Work instructions: Would you write out the lines below exactly, from the one containing "The gray jam" to the very last, but without the pictures?
________________
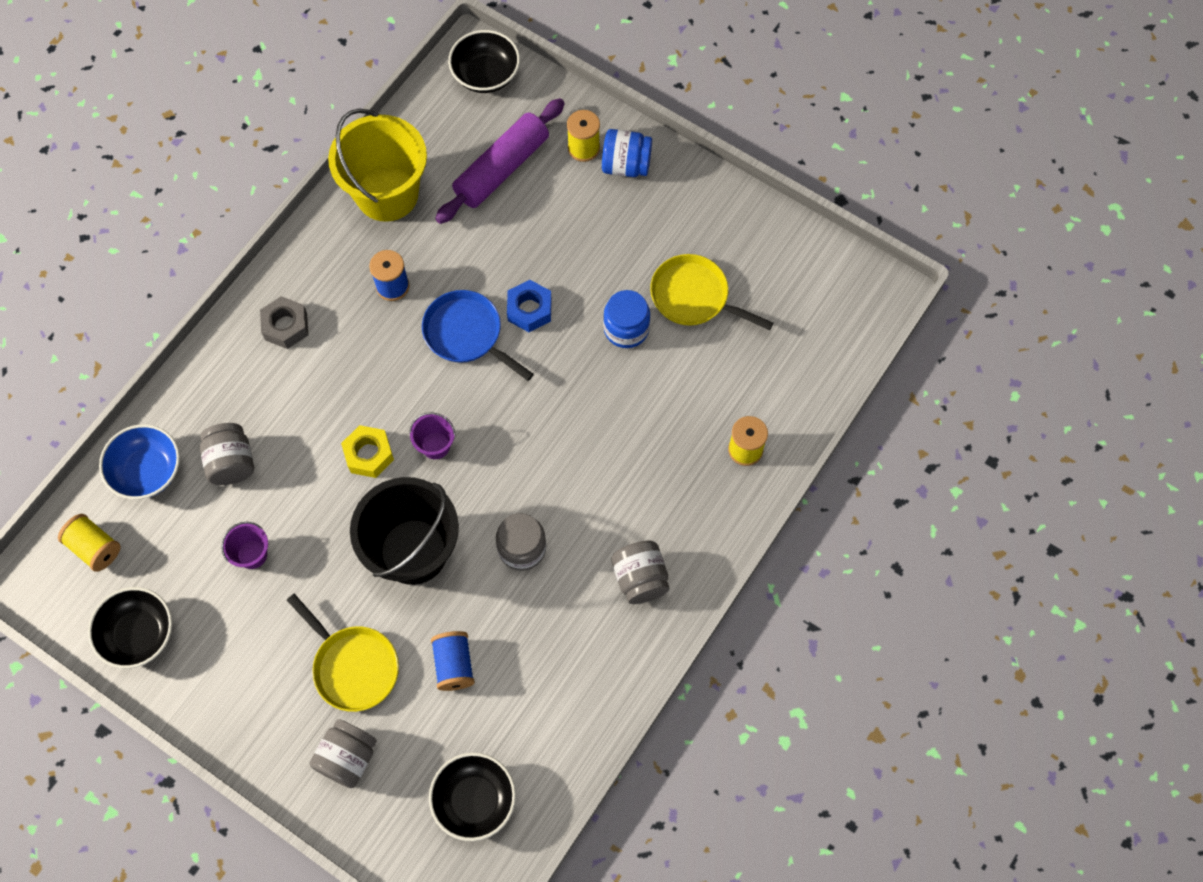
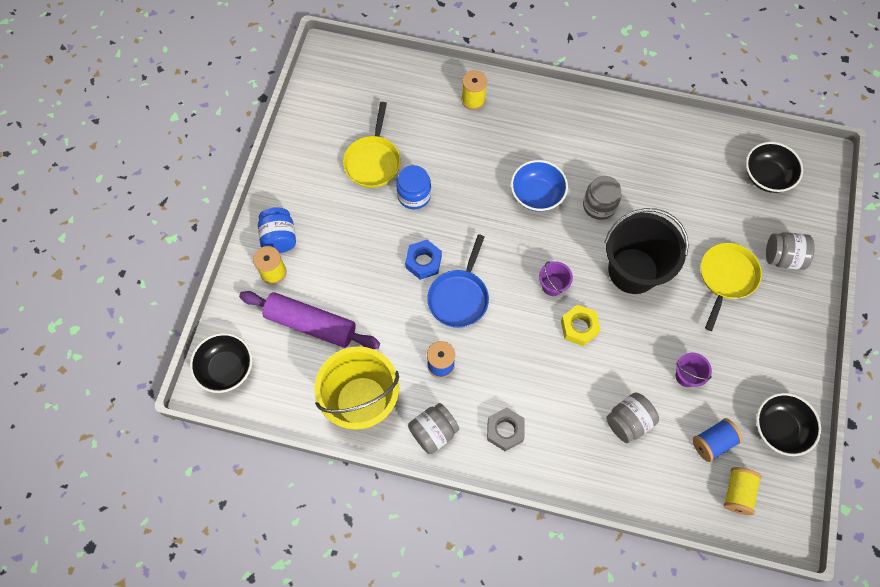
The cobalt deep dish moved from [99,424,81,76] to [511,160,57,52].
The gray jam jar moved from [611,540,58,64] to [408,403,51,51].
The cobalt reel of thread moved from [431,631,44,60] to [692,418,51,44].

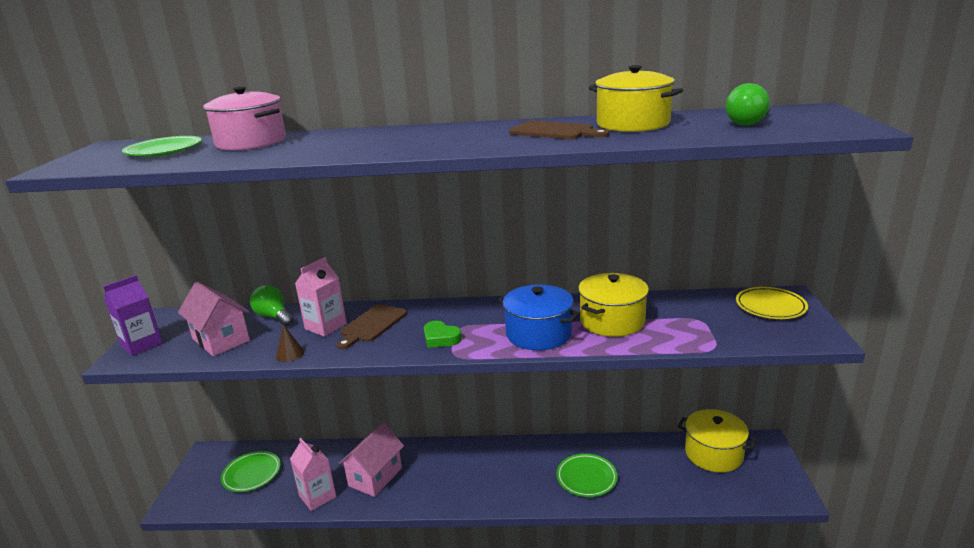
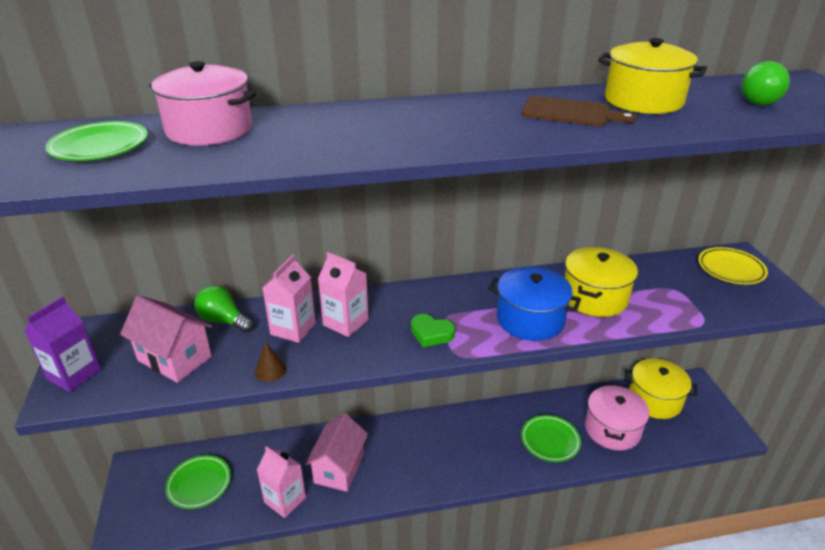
The russet chopping board at [337,304,70,45] was replaced by the pink carton at [318,252,51,85].
The pink pot at [585,384,65,66] appeared.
________________
Exercise output:
The gray jam jar moved from [611,540,58,64] to [408,403,51,51].
The cobalt reel of thread moved from [431,631,44,60] to [692,418,51,44].

The russet chopping board at [337,304,70,45] was replaced by the pink carton at [318,252,51,85].
The pink pot at [585,384,65,66] appeared.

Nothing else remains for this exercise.